#### Task to complete
Find how many lines of the entries contain the word "VRAW", then report that figure alone.

Version comparison data:
= = = = = = =

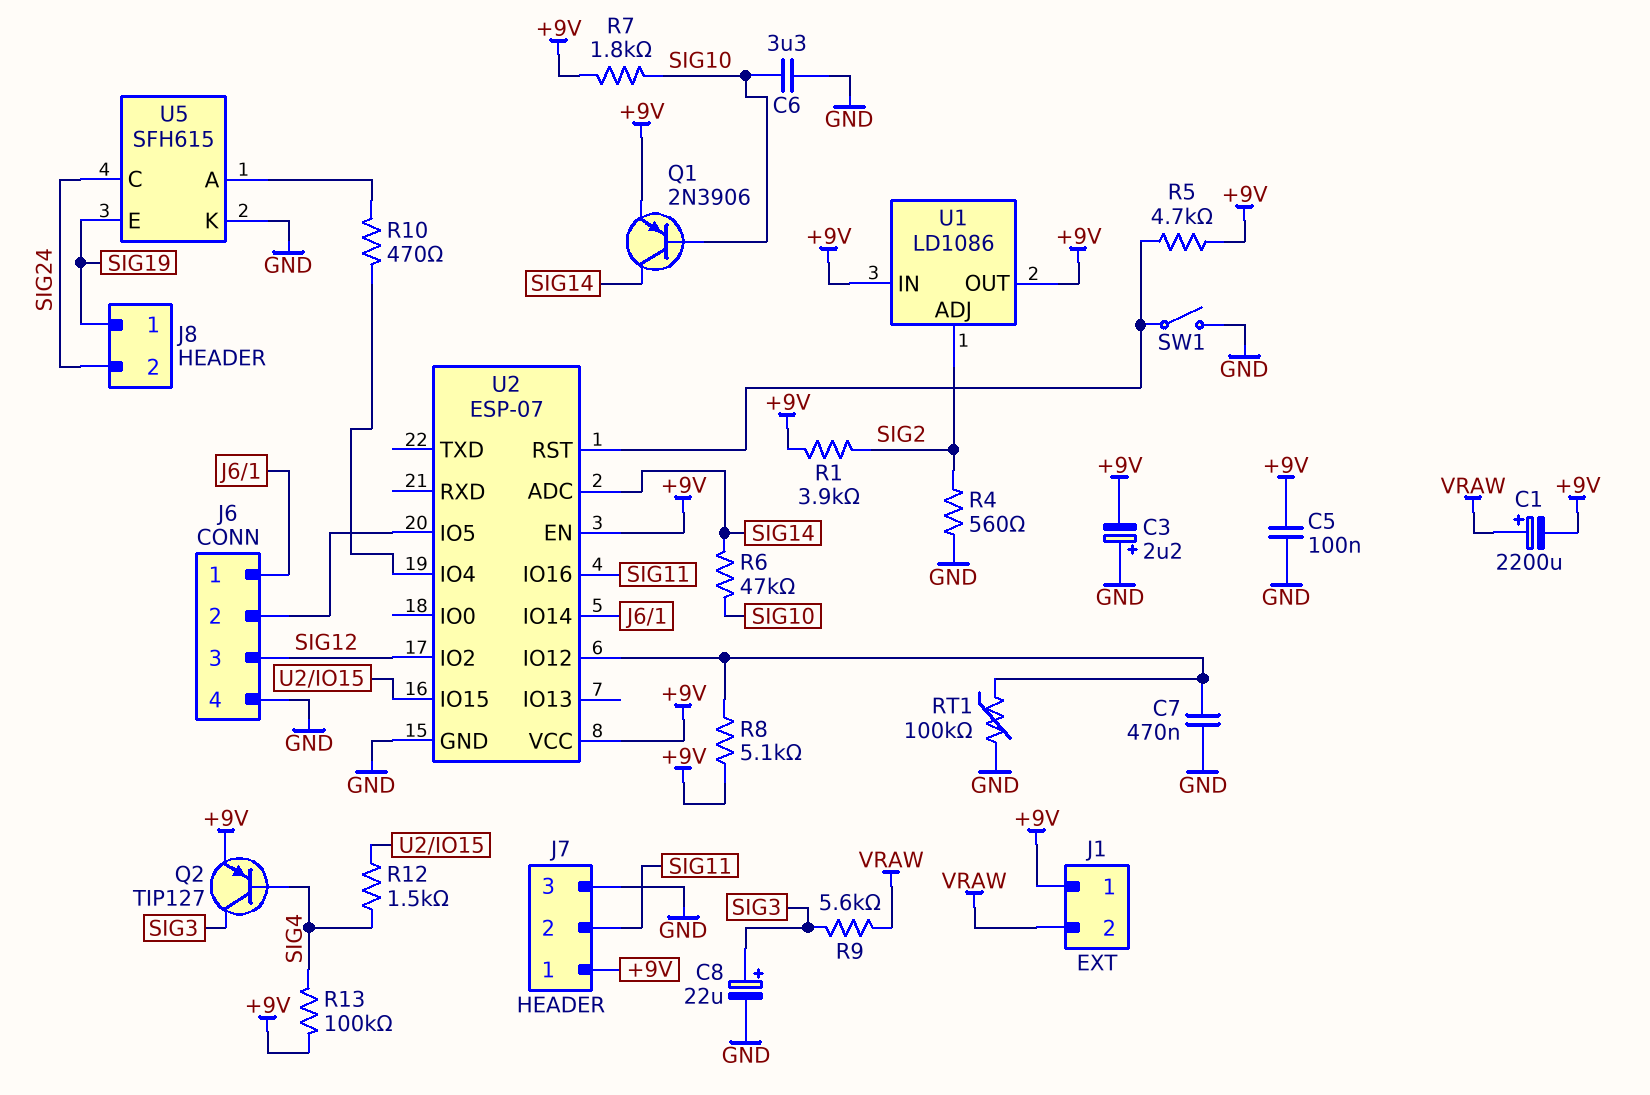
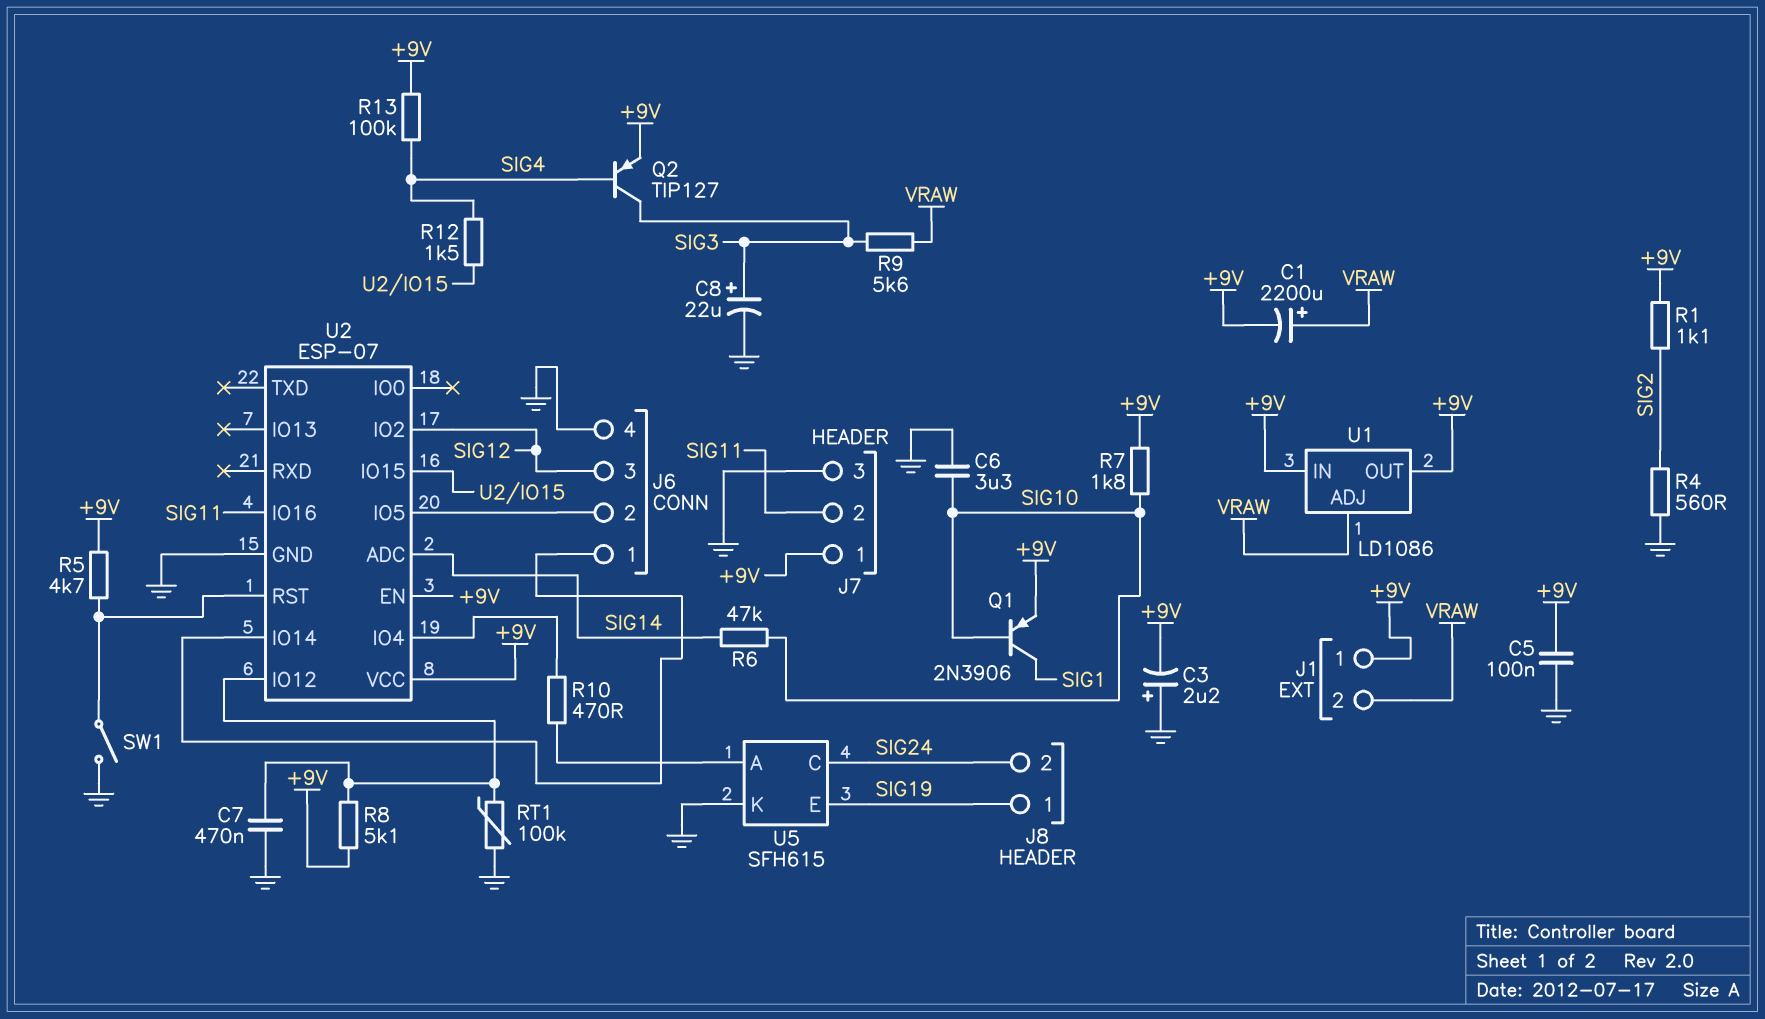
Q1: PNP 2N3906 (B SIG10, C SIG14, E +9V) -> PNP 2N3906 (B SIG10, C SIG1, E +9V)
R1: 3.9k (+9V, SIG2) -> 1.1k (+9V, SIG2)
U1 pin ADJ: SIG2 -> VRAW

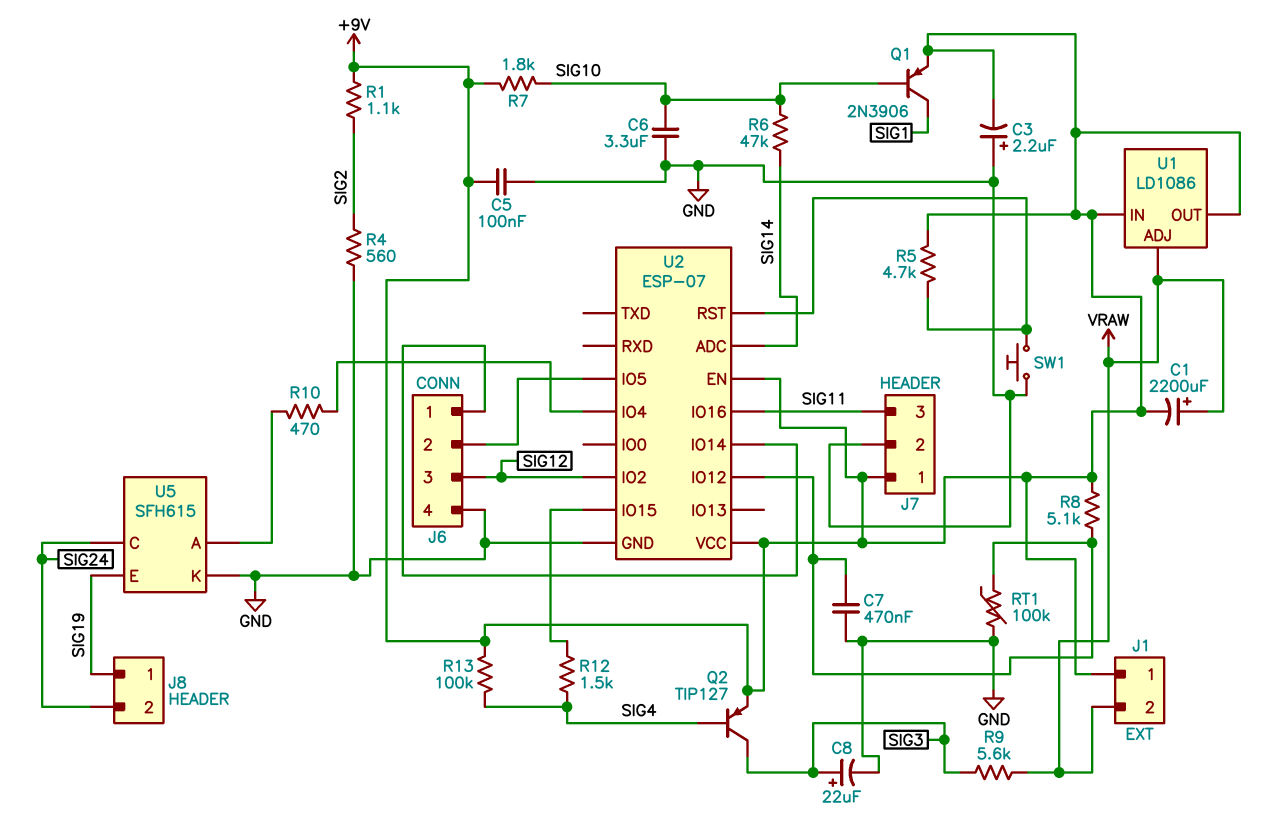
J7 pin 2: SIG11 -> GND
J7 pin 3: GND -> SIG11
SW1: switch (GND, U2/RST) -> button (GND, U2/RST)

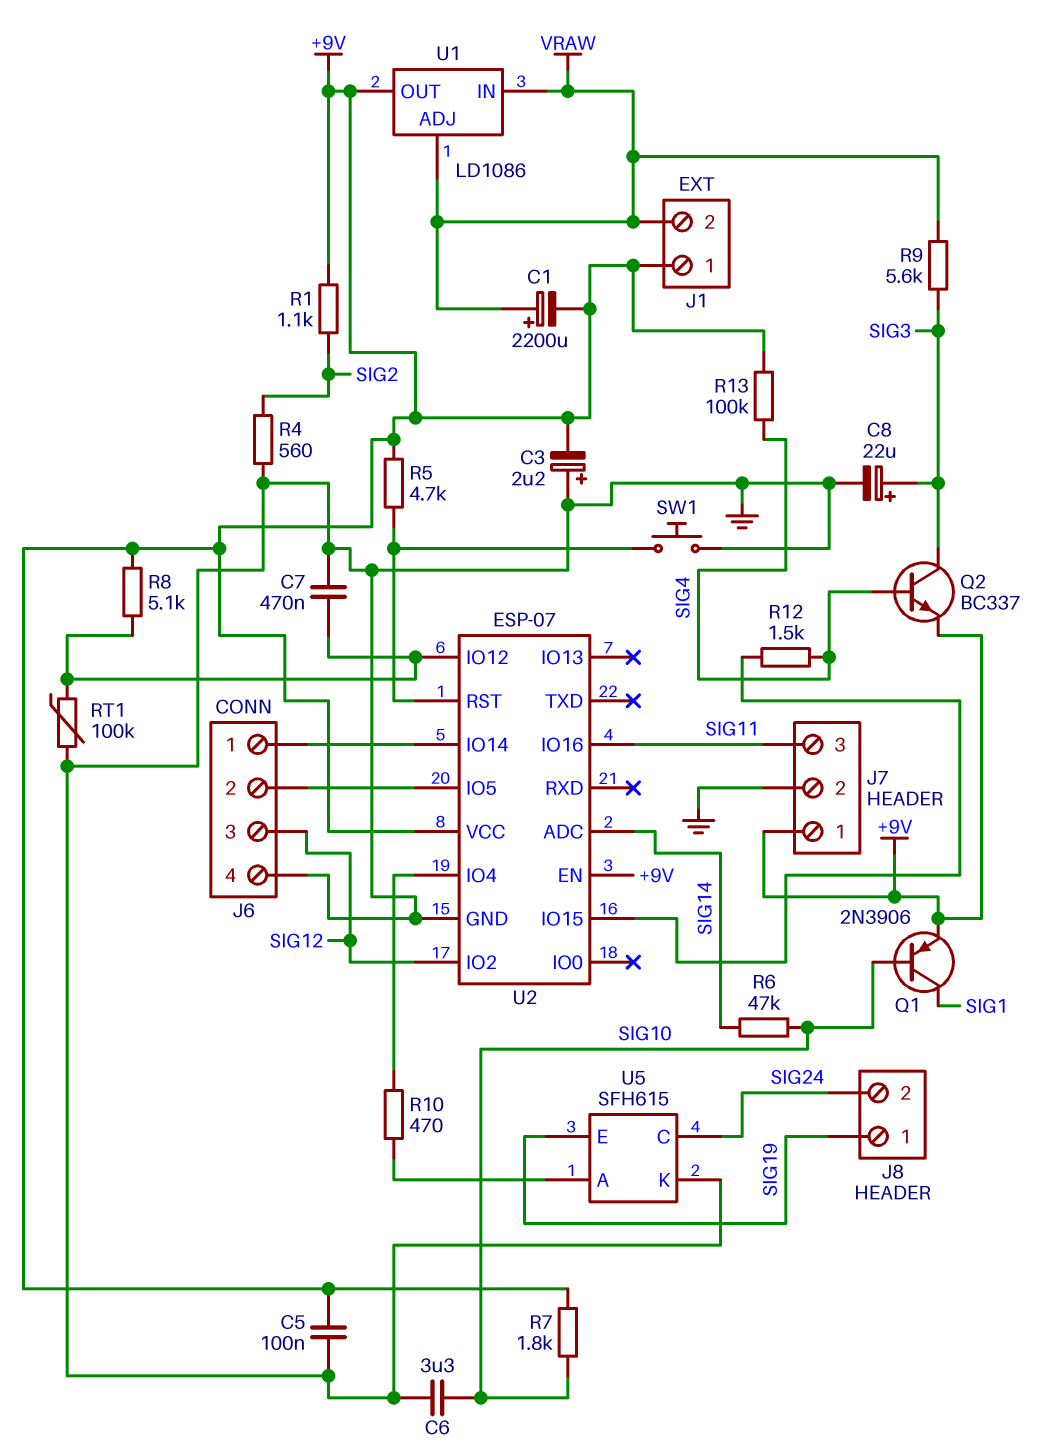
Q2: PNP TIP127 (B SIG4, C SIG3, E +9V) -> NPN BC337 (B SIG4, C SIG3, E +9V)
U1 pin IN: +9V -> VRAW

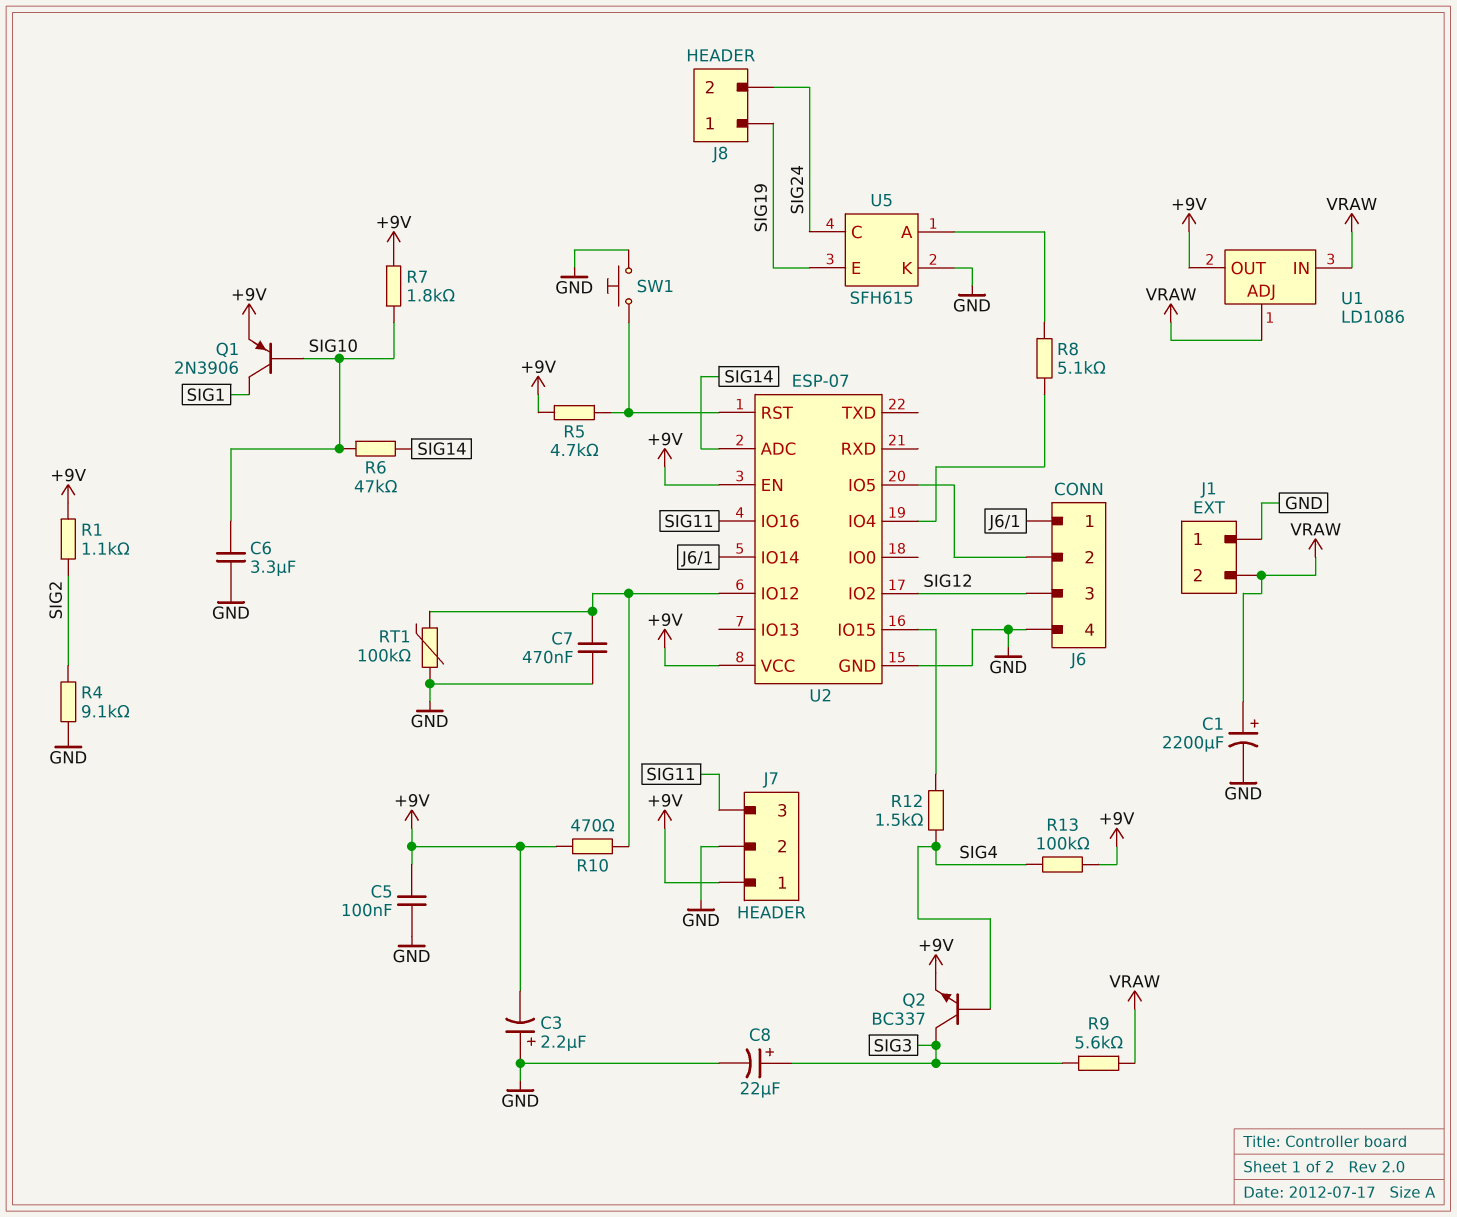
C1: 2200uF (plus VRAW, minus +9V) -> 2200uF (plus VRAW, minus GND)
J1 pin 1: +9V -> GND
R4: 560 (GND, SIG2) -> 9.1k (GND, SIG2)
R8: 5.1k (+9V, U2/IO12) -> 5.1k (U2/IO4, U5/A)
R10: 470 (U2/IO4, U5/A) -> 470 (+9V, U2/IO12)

= = = = = = =

#### Solution to the problem
3